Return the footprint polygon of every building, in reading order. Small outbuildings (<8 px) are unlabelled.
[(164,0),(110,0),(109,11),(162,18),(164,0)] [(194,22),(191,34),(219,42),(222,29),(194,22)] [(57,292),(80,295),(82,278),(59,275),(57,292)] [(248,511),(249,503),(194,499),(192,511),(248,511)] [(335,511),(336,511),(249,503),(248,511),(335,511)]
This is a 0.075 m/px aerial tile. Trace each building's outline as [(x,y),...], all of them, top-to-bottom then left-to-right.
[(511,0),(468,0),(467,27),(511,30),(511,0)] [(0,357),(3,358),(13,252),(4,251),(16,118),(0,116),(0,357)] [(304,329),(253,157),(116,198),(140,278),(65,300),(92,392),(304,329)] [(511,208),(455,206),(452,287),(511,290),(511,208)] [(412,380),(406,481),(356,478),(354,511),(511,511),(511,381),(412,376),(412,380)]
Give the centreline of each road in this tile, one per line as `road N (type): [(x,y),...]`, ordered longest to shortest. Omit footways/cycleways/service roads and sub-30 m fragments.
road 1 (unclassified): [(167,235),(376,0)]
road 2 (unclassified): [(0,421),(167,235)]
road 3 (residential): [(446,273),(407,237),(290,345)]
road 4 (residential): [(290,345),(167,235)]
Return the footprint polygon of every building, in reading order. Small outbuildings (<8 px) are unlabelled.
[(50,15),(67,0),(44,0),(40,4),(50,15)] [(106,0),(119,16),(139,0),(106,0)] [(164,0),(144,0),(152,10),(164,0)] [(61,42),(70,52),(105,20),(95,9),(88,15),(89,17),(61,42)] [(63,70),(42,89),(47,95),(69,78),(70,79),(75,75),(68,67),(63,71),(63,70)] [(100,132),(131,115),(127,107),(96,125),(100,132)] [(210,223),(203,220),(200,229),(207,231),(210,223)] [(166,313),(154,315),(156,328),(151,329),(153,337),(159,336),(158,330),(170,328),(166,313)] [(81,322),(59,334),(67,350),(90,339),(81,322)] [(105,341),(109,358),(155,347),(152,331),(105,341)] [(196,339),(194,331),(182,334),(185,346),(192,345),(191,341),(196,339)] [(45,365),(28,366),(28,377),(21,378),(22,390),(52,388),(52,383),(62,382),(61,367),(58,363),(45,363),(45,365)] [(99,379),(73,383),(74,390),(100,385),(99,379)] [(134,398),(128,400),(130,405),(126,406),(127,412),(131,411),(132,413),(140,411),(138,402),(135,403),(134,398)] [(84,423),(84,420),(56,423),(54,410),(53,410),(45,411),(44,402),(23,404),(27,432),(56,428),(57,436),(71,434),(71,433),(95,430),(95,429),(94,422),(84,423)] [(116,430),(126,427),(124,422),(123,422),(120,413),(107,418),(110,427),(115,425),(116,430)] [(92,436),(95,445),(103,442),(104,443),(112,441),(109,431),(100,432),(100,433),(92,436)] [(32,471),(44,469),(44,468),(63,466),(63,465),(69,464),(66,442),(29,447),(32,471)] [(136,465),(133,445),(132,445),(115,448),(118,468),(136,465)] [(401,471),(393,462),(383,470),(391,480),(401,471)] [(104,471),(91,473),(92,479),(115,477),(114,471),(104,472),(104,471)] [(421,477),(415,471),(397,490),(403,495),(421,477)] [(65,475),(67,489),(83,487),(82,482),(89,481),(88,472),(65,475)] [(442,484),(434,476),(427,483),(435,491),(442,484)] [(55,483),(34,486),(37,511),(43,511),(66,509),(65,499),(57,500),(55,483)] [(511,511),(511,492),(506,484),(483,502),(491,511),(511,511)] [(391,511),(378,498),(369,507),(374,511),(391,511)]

☆ ☆ ☆

Convert the items above into a Markdown table with the columns Row and Item line. Give each line its own numbered row and skip any blank lines.

| Row | Item line |
|---|---|
| 1 | Return the footprint polygon of every building, in reading order. Small outbuildings (<8 px) are unlabelled. |
| 2 | [(164,0),(110,0),(109,11),(162,18),(164,0)] [(194,22),(191,34),(219,42),(222,29),(194,22)] [(57,292),(80,295),(82,278),(59,275),(57,292)] [(248,511),(249,503),(194,499),(192,511),(248,511)] [(335,511),(336,511),(249,503),(248,511),(335,511)] |
| 3 | This is a 0.075 m/px aerial tile. Trace each building's outline as [(x,y),...], all of them, top-to-bottom then left-to-right. |
| 4 | [(511,0),(468,0),(467,27),(511,30),(511,0)] [(0,357),(3,358),(13,252),(4,251),(16,118),(0,116),(0,357)] [(304,329),(253,157),(116,198),(140,278),(65,300),(92,392),(304,329)] [(511,208),(455,206),(452,287),(511,290),(511,208)] [(412,380),(406,481),(356,478),(354,511),(511,511),(511,381),(412,376),(412,380)] |
| 5 | Give the centreline of each road in this tile, one per line as `road N (type): [(x,y),...]`, ordered longest to shortest. Omit footways/cycleways/service roads and sub-30 m fragments. |
| 6 | road 1 (unclassified): [(167,235),(376,0)] |
| 7 | road 2 (unclassified): [(0,421),(167,235)] |
| 8 | road 3 (residential): [(446,273),(407,237),(290,345)] |
| 9 | road 4 (residential): [(290,345),(167,235)] |
| 10 | Return the footprint polygon of every building, in reading order. Small outbuildings (<8 px) are unlabelled. |
| 11 | [(50,15),(67,0),(44,0),(40,4),(50,15)] [(106,0),(119,16),(139,0),(106,0)] [(164,0),(144,0),(152,10),(164,0)] [(61,42),(70,52),(105,20),(95,9),(88,15),(89,17),(61,42)] [(63,70),(42,89),(47,95),(69,78),(70,79),(75,75),(68,67),(63,71),(63,70)] [(100,132),(131,115),(127,107),(96,125),(100,132)] [(210,223),(203,220),(200,229),(207,231),(210,223)] [(166,313),(154,315),(156,328),(151,329),(153,337),(159,336),(158,330),(170,328),(166,313)] [(81,322),(59,334),(67,350),(90,339),(81,322)] [(105,341),(109,358),(155,347),(152,331),(105,341)] [(196,339),(194,331),(182,334),(185,346),(192,345),(191,341),(196,339)] [(45,365),(28,366),(28,377),(21,378),(22,390),(52,388),(52,383),(62,382),(61,367),(58,363),(45,363),(45,365)] [(99,379),(73,383),(74,390),(100,385),(99,379)] [(134,398),(128,400),(130,405),(126,406),(127,412),(131,411),(132,413),(140,411),(138,402),(135,403),(134,398)] [(84,423),(84,420),(56,423),(54,410),(53,410),(45,411),(44,402),(23,404),(27,432),(56,428),(57,436),(71,434),(71,433),(95,430),(95,429),(94,422),(84,423)] [(116,430),(126,427),(124,422),(123,422),(120,413),(107,418),(110,427),(115,425),(116,430)] [(92,436),(95,445),(103,442),(104,443),(112,441),(109,431),(100,432),(100,433),(92,436)] [(32,471),(44,469),(44,468),(63,466),(63,465),(69,464),(66,442),(29,447),(32,471)] [(136,465),(133,445),(132,445),(115,448),(118,468),(136,465)] [(401,471),(393,462),(383,470),(391,480),(401,471)] [(104,471),(91,473),(92,479),(115,477),(114,471),(104,472),(104,471)] [(421,477),(415,471),(397,490),(403,495),(421,477)] [(65,475),(67,489),(83,487),(82,482),(89,481),(88,472),(65,475)] [(442,484),(434,476),(427,483),(435,491),(442,484)] [(55,483),(34,486),(37,511),(43,511),(66,509),(65,499),(57,500),(55,483)] [(511,511),(511,492),(506,484),(483,502),(491,511),(511,511)] [(391,511),(378,498),(369,507),(374,511),(391,511)] |